About this task: Say how many lines in the data below contain the word "LEDK", and give no other text.

Source material:

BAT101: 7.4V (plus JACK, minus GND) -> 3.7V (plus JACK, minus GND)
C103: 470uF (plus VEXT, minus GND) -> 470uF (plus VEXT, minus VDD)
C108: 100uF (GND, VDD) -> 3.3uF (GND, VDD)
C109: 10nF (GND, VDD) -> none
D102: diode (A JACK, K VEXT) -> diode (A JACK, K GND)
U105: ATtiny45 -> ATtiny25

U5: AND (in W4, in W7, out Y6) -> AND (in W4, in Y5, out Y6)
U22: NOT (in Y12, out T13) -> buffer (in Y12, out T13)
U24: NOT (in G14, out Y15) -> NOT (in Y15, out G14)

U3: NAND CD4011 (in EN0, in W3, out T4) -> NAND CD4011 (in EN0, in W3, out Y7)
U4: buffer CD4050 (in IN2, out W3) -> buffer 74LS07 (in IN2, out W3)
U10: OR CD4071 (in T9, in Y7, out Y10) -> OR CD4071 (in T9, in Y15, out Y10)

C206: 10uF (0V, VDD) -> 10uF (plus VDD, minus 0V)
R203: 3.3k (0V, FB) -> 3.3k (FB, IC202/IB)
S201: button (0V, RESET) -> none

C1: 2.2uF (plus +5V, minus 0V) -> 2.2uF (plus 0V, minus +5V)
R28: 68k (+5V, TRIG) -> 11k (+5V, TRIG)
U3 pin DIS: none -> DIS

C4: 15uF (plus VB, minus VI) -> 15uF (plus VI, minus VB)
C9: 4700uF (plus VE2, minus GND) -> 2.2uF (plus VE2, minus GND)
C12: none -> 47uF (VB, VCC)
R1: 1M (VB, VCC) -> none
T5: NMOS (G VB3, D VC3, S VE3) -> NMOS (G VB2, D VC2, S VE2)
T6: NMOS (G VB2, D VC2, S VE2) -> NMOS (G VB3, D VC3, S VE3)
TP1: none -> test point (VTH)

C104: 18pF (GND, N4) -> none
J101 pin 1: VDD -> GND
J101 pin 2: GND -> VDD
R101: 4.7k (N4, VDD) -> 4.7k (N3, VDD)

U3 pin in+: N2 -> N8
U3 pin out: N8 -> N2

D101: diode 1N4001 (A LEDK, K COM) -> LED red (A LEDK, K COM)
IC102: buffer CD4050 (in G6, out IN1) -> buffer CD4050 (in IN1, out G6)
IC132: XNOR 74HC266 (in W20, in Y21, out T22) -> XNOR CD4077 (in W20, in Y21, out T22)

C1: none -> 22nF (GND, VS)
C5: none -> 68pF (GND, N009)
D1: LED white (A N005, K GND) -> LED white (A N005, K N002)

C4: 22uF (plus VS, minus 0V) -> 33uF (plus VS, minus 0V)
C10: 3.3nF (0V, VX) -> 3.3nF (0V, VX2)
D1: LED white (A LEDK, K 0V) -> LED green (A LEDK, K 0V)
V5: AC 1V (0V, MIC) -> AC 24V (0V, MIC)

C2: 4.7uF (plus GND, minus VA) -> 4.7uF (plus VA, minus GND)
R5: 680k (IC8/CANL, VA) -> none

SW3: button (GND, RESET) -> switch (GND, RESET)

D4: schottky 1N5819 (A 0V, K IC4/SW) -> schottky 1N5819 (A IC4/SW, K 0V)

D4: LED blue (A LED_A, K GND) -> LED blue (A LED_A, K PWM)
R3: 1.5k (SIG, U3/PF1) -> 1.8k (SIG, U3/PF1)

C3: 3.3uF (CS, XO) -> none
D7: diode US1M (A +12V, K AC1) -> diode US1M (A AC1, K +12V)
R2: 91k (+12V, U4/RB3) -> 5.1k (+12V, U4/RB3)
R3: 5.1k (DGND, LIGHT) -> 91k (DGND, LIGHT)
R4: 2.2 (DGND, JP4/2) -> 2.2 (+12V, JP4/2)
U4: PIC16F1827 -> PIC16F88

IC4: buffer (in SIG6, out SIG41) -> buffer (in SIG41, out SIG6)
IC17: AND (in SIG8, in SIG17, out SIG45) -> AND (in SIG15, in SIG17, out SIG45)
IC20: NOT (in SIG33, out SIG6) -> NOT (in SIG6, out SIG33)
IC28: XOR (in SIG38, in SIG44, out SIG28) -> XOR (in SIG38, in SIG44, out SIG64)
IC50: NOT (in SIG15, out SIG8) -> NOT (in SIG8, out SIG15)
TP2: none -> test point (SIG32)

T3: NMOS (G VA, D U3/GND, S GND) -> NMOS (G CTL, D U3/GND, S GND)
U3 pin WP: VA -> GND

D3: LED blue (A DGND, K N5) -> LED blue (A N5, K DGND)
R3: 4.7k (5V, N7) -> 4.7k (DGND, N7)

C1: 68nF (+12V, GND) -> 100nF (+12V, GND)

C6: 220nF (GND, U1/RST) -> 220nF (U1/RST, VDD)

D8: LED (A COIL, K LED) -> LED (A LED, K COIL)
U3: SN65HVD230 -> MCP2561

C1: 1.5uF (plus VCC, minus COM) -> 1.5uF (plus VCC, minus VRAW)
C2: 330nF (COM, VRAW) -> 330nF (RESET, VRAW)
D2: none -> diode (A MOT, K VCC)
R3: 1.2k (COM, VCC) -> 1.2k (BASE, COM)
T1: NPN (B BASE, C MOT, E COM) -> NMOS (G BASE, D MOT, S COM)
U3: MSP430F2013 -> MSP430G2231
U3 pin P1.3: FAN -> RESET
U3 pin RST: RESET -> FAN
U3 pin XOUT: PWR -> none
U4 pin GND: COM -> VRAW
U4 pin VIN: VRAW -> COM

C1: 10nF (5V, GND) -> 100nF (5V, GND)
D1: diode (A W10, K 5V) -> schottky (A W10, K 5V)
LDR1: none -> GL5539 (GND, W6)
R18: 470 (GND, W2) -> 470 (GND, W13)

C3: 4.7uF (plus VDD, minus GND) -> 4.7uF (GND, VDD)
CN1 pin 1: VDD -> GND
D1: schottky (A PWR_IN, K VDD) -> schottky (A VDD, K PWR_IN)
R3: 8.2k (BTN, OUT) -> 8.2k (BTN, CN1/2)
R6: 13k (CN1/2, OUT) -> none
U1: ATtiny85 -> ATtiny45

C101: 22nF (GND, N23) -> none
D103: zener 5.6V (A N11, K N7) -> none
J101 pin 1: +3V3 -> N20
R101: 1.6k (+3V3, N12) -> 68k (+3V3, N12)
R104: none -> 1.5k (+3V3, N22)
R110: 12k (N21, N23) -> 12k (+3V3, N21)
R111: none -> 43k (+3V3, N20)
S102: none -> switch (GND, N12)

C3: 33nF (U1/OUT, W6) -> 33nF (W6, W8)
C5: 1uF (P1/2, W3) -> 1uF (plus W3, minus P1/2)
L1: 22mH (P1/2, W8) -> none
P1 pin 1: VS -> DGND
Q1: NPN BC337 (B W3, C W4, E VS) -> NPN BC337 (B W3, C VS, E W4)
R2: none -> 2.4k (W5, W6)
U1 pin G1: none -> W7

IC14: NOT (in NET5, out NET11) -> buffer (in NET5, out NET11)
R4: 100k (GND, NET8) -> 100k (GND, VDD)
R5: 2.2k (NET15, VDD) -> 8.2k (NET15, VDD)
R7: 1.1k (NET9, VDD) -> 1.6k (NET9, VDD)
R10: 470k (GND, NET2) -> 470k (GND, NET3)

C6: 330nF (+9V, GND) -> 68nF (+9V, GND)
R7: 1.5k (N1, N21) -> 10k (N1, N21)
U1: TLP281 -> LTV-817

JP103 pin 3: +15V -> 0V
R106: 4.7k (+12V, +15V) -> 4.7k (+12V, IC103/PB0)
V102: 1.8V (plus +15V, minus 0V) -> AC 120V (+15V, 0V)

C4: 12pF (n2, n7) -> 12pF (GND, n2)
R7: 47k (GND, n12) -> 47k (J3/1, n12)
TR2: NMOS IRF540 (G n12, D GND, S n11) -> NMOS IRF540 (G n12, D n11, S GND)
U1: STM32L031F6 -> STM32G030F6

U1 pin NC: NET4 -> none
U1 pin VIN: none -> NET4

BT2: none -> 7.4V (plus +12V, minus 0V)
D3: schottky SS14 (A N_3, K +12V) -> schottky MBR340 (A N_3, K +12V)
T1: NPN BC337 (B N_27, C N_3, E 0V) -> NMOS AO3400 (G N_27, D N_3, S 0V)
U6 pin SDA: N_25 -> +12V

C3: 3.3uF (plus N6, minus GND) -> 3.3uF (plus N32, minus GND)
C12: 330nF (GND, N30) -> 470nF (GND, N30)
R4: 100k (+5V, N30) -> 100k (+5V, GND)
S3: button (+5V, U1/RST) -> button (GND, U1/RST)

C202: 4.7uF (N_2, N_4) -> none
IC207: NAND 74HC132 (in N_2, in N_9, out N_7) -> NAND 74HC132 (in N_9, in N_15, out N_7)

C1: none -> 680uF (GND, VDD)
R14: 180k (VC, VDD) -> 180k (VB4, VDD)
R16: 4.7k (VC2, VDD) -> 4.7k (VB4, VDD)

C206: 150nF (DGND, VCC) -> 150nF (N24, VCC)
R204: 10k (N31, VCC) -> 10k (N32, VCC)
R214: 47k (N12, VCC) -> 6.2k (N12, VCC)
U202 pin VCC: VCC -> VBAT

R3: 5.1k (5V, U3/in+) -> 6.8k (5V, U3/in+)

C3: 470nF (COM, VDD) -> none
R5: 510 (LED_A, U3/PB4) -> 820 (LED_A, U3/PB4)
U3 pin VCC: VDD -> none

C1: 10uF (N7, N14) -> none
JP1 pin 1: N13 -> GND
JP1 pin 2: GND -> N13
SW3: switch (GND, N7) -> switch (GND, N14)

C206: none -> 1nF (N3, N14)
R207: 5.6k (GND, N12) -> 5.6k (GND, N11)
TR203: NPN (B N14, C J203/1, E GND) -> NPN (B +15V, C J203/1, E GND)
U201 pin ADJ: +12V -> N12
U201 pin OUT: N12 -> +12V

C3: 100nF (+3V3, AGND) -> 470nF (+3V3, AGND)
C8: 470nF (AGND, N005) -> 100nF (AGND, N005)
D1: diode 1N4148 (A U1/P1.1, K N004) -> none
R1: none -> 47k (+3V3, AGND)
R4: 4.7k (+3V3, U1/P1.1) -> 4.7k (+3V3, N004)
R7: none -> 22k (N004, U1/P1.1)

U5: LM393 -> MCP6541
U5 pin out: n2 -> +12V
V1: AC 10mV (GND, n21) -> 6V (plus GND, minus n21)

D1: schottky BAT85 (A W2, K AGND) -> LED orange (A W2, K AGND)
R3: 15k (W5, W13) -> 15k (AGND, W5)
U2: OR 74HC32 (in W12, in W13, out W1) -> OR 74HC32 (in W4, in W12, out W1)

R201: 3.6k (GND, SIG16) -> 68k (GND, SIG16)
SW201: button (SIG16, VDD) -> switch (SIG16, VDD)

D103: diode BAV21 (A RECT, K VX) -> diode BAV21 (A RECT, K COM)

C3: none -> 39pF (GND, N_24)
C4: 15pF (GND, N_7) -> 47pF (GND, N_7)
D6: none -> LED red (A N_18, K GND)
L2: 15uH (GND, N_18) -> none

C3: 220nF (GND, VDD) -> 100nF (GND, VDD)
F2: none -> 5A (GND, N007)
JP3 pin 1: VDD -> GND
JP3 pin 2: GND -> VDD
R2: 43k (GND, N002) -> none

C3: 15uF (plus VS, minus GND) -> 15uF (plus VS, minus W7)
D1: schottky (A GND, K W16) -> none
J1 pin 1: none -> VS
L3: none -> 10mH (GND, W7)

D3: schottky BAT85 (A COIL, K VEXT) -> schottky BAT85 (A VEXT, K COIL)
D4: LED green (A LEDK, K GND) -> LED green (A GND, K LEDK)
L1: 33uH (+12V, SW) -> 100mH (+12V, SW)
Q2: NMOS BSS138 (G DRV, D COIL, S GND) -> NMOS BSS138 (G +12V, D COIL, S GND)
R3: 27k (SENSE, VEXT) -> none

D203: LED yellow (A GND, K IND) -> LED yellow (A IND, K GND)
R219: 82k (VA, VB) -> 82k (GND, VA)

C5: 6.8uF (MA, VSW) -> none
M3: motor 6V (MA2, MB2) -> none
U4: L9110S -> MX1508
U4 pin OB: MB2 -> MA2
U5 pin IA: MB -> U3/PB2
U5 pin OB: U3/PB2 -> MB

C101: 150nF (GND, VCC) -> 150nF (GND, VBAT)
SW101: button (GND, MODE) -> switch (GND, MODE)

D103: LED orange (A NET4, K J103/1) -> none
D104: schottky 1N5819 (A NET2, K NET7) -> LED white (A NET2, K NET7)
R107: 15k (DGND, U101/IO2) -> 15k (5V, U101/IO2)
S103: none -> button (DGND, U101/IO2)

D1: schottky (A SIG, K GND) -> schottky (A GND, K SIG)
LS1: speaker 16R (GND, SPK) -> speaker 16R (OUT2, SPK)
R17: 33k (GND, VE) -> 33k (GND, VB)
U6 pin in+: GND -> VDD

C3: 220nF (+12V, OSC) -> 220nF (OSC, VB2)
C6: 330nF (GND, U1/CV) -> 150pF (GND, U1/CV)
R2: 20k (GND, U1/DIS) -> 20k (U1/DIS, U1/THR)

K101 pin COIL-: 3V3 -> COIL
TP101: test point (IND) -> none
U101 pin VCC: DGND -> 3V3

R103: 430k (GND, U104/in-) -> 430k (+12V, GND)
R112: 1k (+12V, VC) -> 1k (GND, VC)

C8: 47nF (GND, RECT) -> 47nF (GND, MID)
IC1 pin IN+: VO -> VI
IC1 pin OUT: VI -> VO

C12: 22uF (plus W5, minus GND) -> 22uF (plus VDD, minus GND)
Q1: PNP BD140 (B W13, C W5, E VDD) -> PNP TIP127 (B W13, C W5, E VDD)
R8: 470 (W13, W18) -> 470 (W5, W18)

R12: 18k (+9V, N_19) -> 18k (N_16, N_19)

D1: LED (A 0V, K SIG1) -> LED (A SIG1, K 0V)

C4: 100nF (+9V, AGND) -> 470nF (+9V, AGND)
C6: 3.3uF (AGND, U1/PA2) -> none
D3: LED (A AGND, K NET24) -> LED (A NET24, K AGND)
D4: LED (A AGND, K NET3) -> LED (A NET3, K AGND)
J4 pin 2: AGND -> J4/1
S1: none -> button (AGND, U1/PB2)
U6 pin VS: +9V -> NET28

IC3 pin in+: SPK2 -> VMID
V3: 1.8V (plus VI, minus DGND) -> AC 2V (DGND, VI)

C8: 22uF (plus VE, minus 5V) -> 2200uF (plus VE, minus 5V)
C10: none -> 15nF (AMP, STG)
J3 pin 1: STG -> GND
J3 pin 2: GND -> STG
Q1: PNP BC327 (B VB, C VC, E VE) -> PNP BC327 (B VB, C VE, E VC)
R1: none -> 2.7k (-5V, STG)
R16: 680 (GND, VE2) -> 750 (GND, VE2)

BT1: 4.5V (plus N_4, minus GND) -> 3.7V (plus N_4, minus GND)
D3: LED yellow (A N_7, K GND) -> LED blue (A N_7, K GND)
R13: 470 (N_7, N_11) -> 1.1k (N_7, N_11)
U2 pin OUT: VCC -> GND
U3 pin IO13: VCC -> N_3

Task result: 3